__Work instructions__: Write out verbatim the lines of the material that run from the line containing "lifeboat [227, 1322]" through the final line of the material, both included, and nothing else.

__Exercise input__:
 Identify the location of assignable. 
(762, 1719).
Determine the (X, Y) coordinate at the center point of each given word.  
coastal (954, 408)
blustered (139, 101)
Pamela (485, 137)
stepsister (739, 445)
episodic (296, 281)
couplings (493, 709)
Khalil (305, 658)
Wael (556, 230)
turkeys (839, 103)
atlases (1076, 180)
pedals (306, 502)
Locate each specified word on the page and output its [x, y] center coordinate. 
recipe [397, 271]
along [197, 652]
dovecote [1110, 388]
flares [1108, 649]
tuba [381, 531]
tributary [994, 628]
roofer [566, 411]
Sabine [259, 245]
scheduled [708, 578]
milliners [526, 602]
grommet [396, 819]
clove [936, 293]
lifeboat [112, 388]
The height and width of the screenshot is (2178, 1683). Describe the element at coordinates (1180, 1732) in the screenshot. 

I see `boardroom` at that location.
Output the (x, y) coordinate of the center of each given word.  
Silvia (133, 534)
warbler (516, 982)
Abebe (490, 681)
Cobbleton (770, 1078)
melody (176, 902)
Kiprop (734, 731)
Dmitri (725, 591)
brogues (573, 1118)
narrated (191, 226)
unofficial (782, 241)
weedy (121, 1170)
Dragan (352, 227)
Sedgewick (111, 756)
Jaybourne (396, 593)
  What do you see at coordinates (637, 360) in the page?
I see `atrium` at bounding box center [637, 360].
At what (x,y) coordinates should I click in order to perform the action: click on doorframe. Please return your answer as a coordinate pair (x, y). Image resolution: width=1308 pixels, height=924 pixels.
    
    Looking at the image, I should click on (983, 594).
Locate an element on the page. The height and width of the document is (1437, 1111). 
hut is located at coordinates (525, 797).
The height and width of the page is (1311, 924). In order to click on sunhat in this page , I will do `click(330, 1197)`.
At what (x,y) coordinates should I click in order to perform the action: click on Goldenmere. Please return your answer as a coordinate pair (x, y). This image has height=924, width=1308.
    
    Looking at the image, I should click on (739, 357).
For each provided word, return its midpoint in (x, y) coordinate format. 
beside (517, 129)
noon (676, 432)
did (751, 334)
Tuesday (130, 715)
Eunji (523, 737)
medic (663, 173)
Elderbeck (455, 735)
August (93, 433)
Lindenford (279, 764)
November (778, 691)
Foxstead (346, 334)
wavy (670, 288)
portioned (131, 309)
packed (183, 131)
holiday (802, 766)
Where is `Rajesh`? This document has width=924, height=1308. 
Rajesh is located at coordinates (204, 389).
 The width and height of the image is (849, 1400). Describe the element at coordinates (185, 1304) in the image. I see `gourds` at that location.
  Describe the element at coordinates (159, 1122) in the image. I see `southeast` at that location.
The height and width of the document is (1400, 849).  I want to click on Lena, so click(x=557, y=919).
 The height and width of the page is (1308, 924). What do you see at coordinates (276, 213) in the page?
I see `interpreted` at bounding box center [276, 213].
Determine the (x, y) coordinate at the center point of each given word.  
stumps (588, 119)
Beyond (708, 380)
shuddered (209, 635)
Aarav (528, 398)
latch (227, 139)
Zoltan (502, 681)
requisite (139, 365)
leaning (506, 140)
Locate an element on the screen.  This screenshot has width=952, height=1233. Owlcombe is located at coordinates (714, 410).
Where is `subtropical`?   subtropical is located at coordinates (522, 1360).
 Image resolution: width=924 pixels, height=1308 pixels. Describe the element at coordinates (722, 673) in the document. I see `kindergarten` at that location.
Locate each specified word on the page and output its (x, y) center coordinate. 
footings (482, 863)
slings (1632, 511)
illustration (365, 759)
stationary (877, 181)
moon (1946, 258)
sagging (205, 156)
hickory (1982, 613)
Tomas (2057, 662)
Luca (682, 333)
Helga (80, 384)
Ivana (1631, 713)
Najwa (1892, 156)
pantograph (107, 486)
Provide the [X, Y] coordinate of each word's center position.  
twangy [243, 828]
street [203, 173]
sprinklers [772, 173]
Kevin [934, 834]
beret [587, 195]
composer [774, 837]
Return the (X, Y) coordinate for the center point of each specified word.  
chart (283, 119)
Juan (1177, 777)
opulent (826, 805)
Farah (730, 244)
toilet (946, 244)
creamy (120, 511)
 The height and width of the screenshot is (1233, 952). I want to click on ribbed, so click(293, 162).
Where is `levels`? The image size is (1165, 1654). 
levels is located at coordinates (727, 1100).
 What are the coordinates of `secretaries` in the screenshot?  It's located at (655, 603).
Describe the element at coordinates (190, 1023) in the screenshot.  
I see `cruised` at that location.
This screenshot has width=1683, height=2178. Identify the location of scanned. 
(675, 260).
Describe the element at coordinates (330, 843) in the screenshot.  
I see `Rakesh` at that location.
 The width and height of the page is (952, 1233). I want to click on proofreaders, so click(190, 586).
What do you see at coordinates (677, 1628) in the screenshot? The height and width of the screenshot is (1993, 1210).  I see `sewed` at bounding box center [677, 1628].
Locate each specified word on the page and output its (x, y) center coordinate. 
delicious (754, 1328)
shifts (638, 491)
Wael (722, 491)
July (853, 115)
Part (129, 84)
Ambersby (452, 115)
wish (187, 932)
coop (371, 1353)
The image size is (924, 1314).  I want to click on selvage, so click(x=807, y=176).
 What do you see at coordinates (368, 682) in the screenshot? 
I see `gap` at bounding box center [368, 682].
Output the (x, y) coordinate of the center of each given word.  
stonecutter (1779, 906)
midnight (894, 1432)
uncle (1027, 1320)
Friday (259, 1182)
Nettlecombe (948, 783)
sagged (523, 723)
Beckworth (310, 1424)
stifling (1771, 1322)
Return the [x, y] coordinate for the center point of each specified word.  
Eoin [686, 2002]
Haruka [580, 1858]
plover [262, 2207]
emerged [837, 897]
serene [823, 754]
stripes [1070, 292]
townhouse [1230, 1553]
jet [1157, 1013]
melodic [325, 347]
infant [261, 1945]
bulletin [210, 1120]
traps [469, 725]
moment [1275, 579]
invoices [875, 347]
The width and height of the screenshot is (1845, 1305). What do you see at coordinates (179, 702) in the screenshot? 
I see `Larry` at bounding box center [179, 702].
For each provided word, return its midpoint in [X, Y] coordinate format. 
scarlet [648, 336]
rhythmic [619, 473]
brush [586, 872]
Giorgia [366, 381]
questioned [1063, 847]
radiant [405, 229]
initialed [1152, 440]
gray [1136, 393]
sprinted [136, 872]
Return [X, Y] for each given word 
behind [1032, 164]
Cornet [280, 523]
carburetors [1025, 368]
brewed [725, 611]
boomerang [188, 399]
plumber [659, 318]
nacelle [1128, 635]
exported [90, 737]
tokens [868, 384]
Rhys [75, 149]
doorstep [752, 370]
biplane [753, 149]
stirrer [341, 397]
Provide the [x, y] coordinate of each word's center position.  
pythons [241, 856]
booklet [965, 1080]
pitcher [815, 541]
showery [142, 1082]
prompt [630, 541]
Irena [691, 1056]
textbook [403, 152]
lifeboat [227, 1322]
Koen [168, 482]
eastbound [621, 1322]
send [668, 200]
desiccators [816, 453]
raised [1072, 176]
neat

__Worked solution__:
lifeboat [227, 1322]
Koen [168, 482]
eastbound [621, 1322]
send [668, 200]
desiccators [816, 453]
raised [1072, 176]
neat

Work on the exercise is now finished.